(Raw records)
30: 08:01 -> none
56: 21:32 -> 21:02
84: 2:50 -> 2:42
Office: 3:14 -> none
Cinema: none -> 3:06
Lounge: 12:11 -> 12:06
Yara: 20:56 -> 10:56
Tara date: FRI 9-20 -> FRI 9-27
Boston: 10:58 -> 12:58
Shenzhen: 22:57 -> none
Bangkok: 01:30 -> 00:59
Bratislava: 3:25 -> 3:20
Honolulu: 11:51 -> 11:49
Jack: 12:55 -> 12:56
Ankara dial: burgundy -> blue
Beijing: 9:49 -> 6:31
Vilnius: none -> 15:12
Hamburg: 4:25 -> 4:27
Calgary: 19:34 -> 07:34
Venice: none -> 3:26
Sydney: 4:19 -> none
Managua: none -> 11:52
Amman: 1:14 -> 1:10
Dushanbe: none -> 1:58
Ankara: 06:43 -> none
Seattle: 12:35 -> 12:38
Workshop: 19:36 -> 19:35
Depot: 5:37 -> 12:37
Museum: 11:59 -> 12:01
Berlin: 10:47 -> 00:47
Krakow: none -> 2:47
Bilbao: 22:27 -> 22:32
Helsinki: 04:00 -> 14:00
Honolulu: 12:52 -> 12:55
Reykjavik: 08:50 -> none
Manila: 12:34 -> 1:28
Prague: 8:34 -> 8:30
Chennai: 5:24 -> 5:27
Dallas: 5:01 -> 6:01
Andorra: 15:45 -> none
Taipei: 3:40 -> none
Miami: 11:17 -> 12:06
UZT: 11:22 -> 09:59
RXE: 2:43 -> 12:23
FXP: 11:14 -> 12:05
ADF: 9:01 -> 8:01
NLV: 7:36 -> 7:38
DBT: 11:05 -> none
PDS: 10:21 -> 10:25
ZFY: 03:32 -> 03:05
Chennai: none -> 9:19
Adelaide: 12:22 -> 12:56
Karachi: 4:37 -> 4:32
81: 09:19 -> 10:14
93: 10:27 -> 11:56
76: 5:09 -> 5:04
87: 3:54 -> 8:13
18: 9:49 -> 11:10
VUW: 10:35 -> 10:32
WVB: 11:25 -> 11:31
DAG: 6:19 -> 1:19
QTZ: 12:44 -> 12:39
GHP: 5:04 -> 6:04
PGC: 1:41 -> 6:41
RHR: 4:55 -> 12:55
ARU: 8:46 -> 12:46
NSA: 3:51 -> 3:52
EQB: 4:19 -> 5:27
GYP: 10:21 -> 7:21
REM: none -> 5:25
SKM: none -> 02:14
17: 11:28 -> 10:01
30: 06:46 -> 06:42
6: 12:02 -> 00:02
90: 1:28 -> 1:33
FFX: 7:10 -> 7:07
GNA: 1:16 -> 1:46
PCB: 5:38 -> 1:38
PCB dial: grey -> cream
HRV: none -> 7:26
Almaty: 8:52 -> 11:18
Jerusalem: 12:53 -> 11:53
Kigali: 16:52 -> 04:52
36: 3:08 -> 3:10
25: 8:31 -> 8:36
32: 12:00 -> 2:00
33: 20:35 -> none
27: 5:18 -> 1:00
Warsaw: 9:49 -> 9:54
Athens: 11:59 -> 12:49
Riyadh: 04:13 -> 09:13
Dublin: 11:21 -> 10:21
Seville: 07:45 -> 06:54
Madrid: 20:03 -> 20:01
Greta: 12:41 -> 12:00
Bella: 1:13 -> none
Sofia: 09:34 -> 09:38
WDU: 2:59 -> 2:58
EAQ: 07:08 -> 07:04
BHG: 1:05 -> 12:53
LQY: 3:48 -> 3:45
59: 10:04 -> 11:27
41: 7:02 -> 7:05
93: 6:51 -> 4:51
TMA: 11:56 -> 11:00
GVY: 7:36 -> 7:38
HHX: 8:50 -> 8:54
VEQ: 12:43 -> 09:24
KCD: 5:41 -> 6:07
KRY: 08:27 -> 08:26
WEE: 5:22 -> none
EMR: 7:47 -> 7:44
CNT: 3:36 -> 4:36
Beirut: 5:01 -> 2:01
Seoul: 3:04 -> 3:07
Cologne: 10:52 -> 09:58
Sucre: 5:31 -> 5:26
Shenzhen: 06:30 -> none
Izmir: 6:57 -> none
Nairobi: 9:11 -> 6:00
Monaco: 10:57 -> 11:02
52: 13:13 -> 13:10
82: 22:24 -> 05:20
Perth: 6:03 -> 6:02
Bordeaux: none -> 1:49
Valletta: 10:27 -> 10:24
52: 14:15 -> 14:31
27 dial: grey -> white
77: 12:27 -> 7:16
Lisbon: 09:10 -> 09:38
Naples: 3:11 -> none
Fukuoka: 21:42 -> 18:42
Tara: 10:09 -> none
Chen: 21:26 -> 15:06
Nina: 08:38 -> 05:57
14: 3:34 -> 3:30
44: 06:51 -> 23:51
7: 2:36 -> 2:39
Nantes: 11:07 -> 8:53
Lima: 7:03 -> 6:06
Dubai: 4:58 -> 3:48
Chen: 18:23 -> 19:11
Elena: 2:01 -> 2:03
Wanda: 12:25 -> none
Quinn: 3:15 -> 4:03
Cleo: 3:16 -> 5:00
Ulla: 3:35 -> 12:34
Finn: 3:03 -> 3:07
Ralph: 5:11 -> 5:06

- **WHAT YOU HAVE TO DO**: Quote the lines above, from the first one up to and including the line that contains "Sydney: 4:19 -> none".

- **SOLUTION**:
30: 08:01 -> none
56: 21:32 -> 21:02
84: 2:50 -> 2:42
Office: 3:14 -> none
Cinema: none -> 3:06
Lounge: 12:11 -> 12:06
Yara: 20:56 -> 10:56
Tara date: FRI 9-20 -> FRI 9-27
Boston: 10:58 -> 12:58
Shenzhen: 22:57 -> none
Bangkok: 01:30 -> 00:59
Bratislava: 3:25 -> 3:20
Honolulu: 11:51 -> 11:49
Jack: 12:55 -> 12:56
Ankara dial: burgundy -> blue
Beijing: 9:49 -> 6:31
Vilnius: none -> 15:12
Hamburg: 4:25 -> 4:27
Calgary: 19:34 -> 07:34
Venice: none -> 3:26
Sydney: 4:19 -> none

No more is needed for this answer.